**EXERCISE PROMPT**
Print all of the data exactly, but drop the pictures.
================
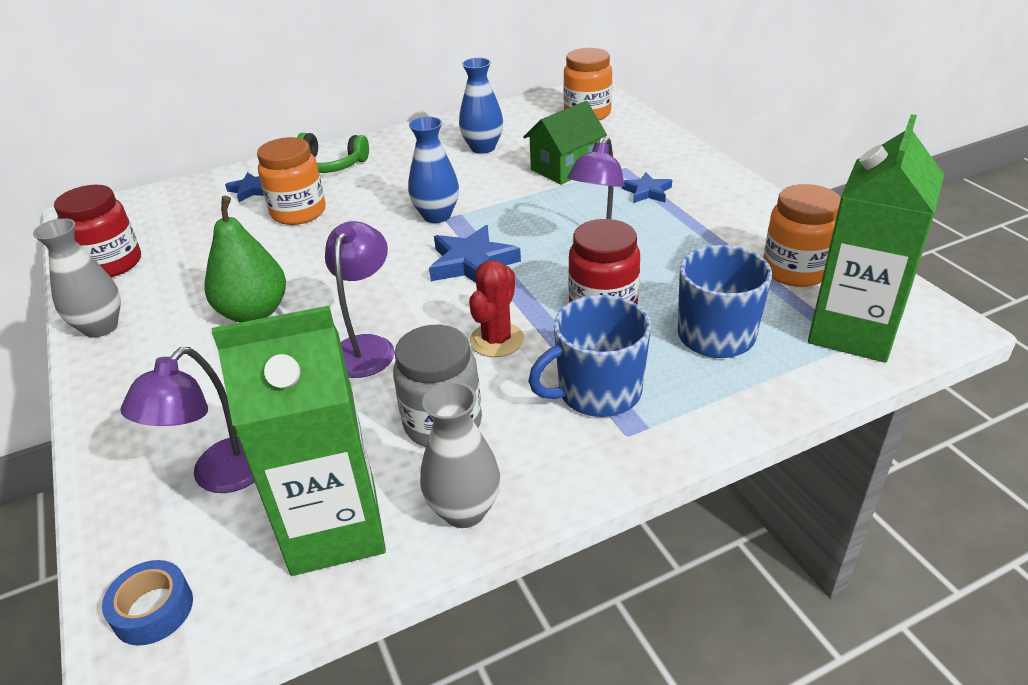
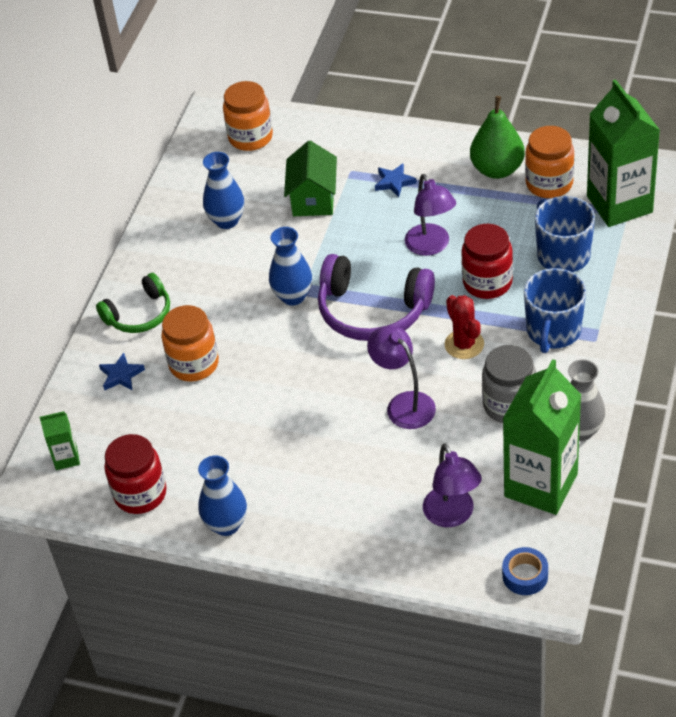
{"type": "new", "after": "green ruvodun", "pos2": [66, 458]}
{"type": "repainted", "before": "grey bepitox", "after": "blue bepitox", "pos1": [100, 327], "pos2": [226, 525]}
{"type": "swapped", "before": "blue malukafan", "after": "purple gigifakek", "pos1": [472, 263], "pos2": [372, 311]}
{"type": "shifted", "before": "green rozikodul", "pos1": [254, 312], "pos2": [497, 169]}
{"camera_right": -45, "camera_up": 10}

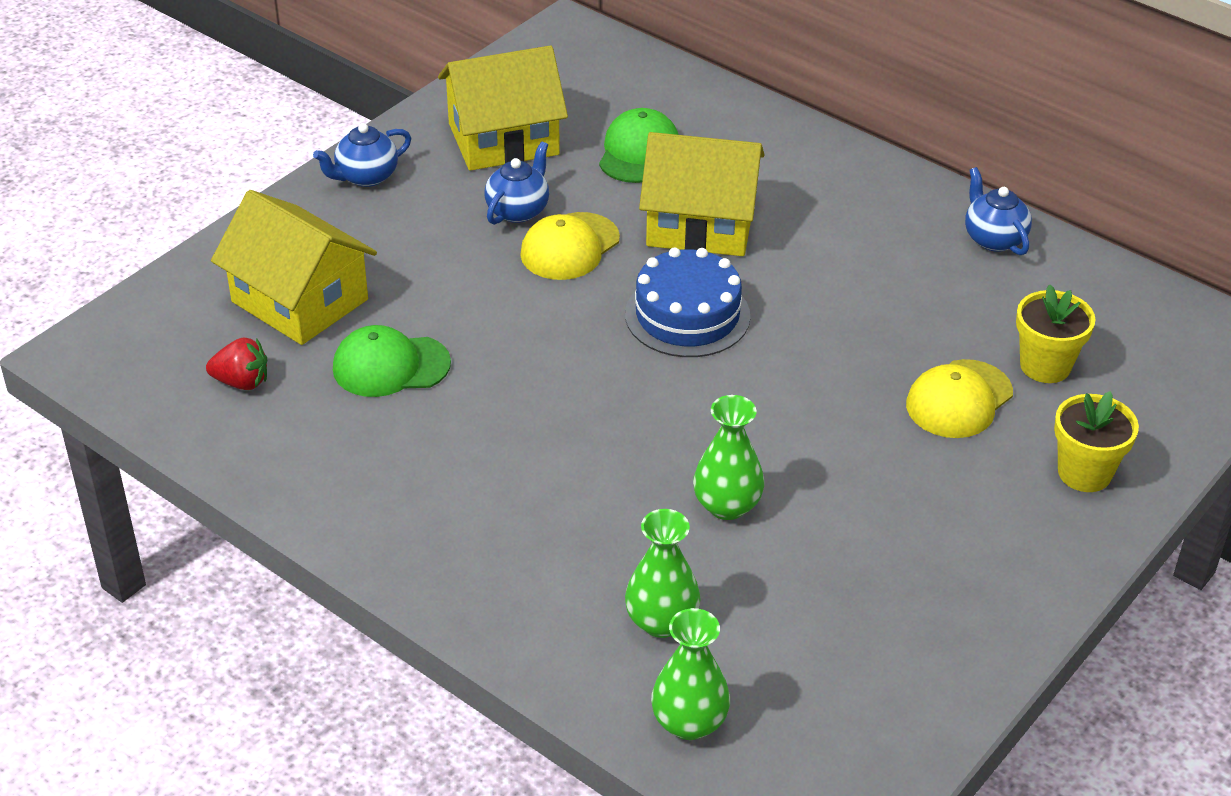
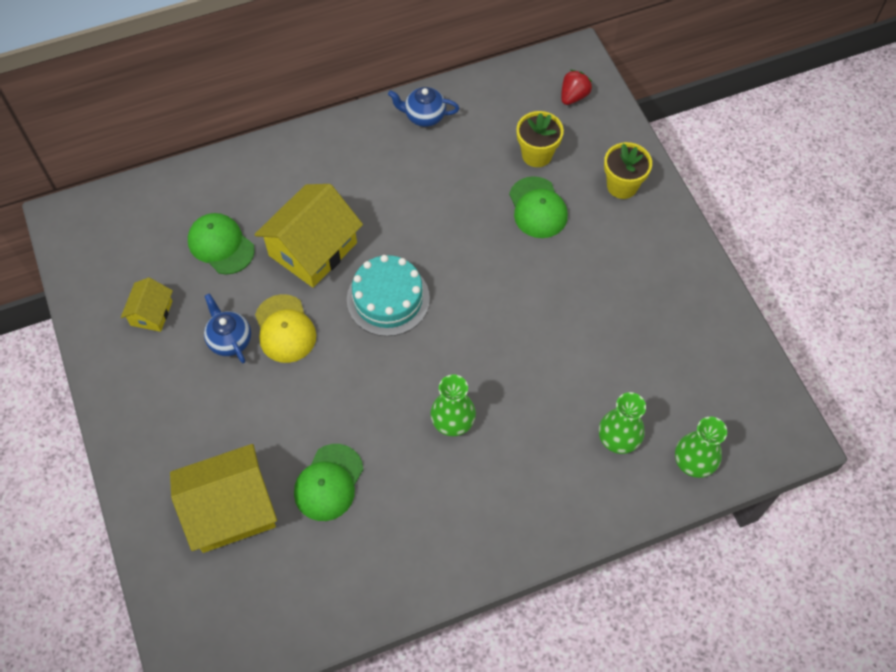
{"type": "scaled", "before": "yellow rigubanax", "pos1": [503, 139], "pos2": [151, 313], "scale": 0.52}
{"type": "repainted", "before": "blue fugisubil", "after": "turquoise fugisubil", "pos1": [687, 315], "pos2": [388, 299]}
{"type": "shifted", "before": "green bepitox", "pos1": [727, 506], "pos2": [453, 422]}
{"type": "repainted", "before": "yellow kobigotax", "after": "green kobigotax", "pos1": [959, 399], "pos2": [537, 208]}
{"type": "shifted", "before": "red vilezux", "pos1": [242, 382], "pos2": [573, 96]}
{"type": "gone", "before": "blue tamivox", "pos1": [366, 176]}
{"camera_right": -60, "camera_up": 20}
================
**SOLUTION FOR THIS TASK**
{"type": "new", "after": "green ruvodun", "pos2": [66, 458]}
{"type": "repainted", "before": "grey bepitox", "after": "blue bepitox", "pos1": [100, 327], "pos2": [226, 525]}
{"type": "swapped", "before": "blue malukafan", "after": "purple gigifakek", "pos1": [472, 263], "pos2": [372, 311]}
{"type": "shifted", "before": "green rozikodul", "pos1": [254, 312], "pos2": [497, 169]}
{"camera_right": -45, "camera_up": 10}

{"type": "scaled", "before": "yellow rigubanax", "pos1": [503, 139], "pos2": [151, 313], "scale": 0.52}
{"type": "repainted", "before": "blue fugisubil", "after": "turquoise fugisubil", "pos1": [687, 315], "pos2": [388, 299]}
{"type": "shifted", "before": "green bepitox", "pos1": [727, 506], "pos2": [453, 422]}
{"type": "repainted", "before": "yellow kobigotax", "after": "green kobigotax", "pos1": [959, 399], "pos2": [537, 208]}
{"type": "shifted", "before": "red vilezux", "pos1": [242, 382], "pos2": [573, 96]}
{"type": "gone", "before": "blue tamivox", "pos1": [366, 176]}
{"camera_right": -60, "camera_up": 20}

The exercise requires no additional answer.